:: SUPPLIED DATA

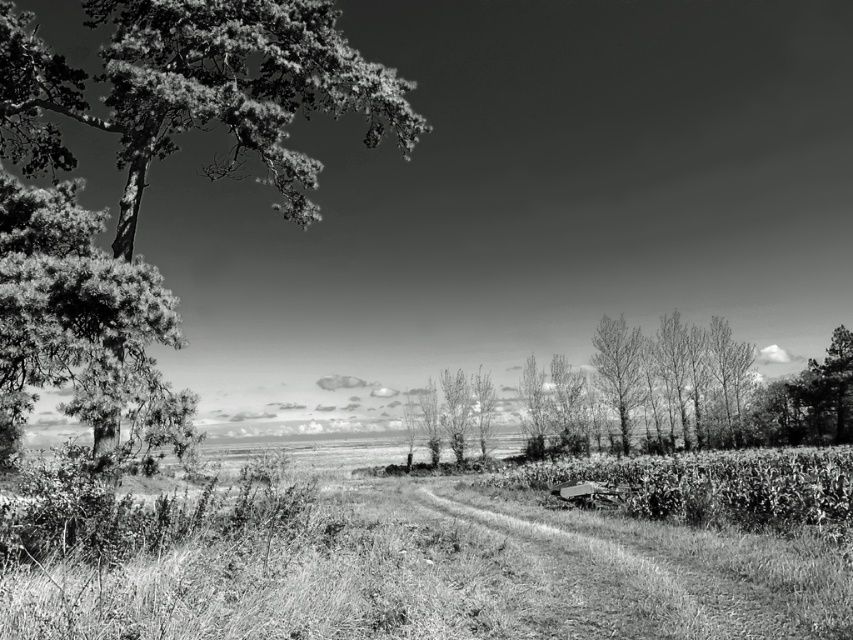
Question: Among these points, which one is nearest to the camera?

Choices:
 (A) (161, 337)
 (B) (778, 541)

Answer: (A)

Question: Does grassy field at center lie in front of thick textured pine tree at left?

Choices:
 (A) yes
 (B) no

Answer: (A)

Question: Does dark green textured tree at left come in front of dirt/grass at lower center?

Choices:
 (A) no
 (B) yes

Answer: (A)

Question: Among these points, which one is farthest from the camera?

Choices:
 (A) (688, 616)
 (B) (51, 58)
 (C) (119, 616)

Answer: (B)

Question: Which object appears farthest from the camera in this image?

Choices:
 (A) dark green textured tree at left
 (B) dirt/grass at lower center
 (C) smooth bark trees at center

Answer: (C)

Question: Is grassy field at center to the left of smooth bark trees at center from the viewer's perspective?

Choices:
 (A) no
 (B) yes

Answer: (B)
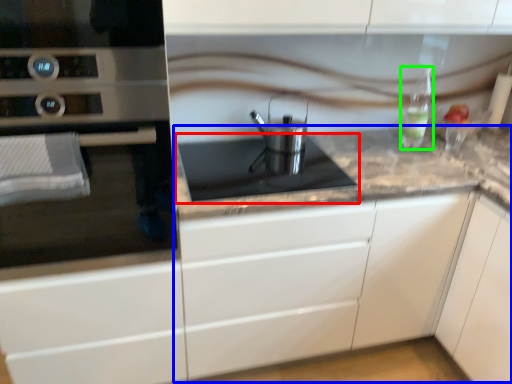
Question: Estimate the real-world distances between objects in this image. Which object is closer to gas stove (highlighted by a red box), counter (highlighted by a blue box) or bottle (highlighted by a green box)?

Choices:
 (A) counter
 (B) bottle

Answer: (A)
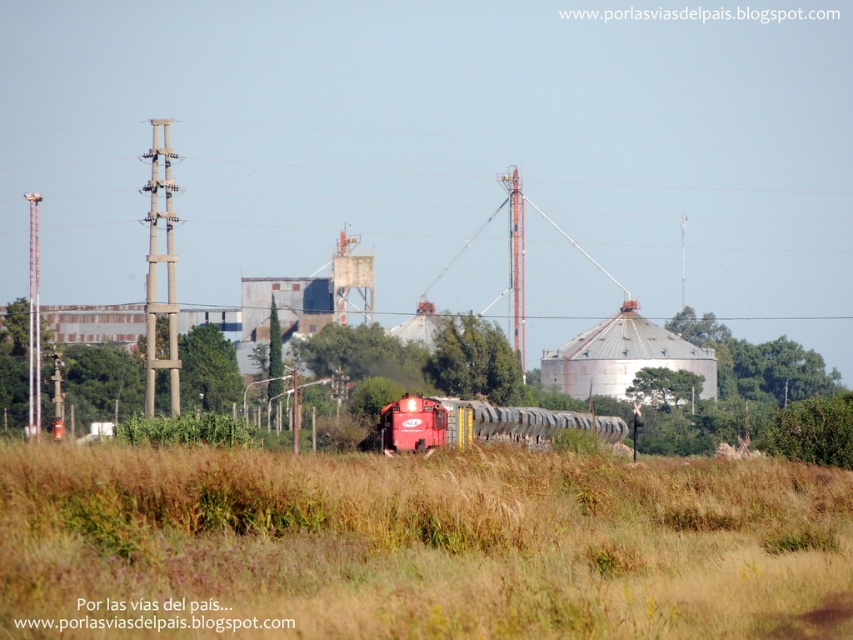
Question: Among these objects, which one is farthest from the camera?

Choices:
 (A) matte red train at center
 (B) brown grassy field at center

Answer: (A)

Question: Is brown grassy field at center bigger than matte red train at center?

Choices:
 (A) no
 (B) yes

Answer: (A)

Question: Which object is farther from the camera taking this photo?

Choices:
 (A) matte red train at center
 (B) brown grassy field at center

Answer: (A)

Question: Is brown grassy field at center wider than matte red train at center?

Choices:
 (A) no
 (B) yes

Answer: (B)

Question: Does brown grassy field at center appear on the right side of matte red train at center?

::::

→ SET TASK: Copy out the rows word for word, starting at the line containing "Question: Which object is" and continuing through the final line of the rows, both included.

→ CORRECT OUTPUT:
Question: Which object is farther from the camera taking this photo?

Choices:
 (A) matte red train at center
 (B) brown grassy field at center

Answer: (A)

Question: Is brown grassy field at center wider than matte red train at center?

Choices:
 (A) no
 (B) yes

Answer: (B)

Question: Does brown grassy field at center appear on the right side of matte red train at center?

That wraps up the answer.